◆ **EXERCISE REQUIREMENTS**
Beginning at the top of the material, repeat each line exactly, and stop once the line with "(158, 389) = (204, 597): yellow" has been written.

◆ **SUPPLIED RECORDS**
╭──

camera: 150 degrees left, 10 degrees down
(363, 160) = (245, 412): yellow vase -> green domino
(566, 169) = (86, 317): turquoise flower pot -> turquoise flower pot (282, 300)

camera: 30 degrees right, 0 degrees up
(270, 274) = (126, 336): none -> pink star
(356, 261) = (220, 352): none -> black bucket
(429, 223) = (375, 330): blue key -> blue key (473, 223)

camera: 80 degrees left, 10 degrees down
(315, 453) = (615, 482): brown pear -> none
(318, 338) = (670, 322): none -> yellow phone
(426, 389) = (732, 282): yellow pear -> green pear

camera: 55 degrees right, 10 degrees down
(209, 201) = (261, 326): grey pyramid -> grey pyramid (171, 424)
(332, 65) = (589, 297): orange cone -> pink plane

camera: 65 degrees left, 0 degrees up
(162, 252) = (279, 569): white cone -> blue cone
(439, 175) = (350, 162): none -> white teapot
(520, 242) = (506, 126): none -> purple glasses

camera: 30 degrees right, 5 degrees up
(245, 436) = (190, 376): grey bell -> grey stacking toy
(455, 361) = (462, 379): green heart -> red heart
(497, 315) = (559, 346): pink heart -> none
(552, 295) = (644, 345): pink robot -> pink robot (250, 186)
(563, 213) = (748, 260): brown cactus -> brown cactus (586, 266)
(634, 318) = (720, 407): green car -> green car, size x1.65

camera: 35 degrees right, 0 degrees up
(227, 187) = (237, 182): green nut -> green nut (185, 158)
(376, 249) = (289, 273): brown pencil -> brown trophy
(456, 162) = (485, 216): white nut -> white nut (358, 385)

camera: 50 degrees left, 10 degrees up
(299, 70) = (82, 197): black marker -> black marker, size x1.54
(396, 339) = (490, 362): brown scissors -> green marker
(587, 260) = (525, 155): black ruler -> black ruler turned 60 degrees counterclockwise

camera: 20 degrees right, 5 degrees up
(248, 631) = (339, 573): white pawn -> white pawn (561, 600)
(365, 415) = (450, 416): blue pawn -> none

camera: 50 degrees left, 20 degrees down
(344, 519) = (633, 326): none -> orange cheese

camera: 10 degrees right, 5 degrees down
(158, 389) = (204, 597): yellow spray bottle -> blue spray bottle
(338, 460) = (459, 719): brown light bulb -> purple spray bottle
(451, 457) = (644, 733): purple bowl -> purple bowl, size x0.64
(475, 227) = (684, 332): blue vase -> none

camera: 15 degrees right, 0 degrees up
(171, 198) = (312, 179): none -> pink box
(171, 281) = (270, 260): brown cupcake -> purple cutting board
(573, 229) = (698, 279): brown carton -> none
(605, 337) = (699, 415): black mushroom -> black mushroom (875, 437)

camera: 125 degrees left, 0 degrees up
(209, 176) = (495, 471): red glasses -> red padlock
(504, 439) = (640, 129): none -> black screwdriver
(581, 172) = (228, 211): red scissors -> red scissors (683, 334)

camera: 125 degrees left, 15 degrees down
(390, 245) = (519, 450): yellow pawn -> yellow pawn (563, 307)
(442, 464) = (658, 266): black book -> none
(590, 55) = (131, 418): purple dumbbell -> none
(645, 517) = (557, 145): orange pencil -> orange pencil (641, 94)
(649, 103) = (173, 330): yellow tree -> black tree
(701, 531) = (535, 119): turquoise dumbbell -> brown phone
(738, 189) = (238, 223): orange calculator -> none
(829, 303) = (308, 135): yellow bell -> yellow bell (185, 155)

╰──

◆ **ANSWER FOR THIS EXERCISE**
camera: 150 degrees left, 10 degrees down
(363, 160) = (245, 412): yellow vase -> green domino
(566, 169) = (86, 317): turquoise flower pot -> turquoise flower pot (282, 300)

camera: 30 degrees right, 0 degrees up
(270, 274) = (126, 336): none -> pink star
(356, 261) = (220, 352): none -> black bucket
(429, 223) = (375, 330): blue key -> blue key (473, 223)

camera: 80 degrees left, 10 degrees down
(315, 453) = (615, 482): brown pear -> none
(318, 338) = (670, 322): none -> yellow phone
(426, 389) = (732, 282): yellow pear -> green pear

camera: 55 degrees right, 10 degrees down
(209, 201) = (261, 326): grey pyramid -> grey pyramid (171, 424)
(332, 65) = (589, 297): orange cone -> pink plane

camera: 65 degrees left, 0 degrees up
(162, 252) = (279, 569): white cone -> blue cone
(439, 175) = (350, 162): none -> white teapot
(520, 242) = (506, 126): none -> purple glasses

camera: 30 degrees right, 5 degrees up
(245, 436) = (190, 376): grey bell -> grey stacking toy
(455, 361) = (462, 379): green heart -> red heart
(497, 315) = (559, 346): pink heart -> none
(552, 295) = (644, 345): pink robot -> pink robot (250, 186)
(563, 213) = (748, 260): brown cactus -> brown cactus (586, 266)
(634, 318) = (720, 407): green car -> green car, size x1.65

camera: 35 degrees right, 0 degrees up
(227, 187) = (237, 182): green nut -> green nut (185, 158)
(376, 249) = (289, 273): brown pencil -> brown trophy
(456, 162) = (485, 216): white nut -> white nut (358, 385)

camera: 50 degrees left, 10 degrees up
(299, 70) = (82, 197): black marker -> black marker, size x1.54
(396, 339) = (490, 362): brown scissors -> green marker
(587, 260) = (525, 155): black ruler -> black ruler turned 60 degrees counterclockwise

camera: 20 degrees right, 5 degrees up
(248, 631) = (339, 573): white pawn -> white pawn (561, 600)
(365, 415) = (450, 416): blue pawn -> none

camera: 50 degrees left, 20 degrees down
(344, 519) = (633, 326): none -> orange cheese

camera: 10 degrees right, 5 degrees down
(158, 389) = (204, 597): yellow spray bottle -> blue spray bottle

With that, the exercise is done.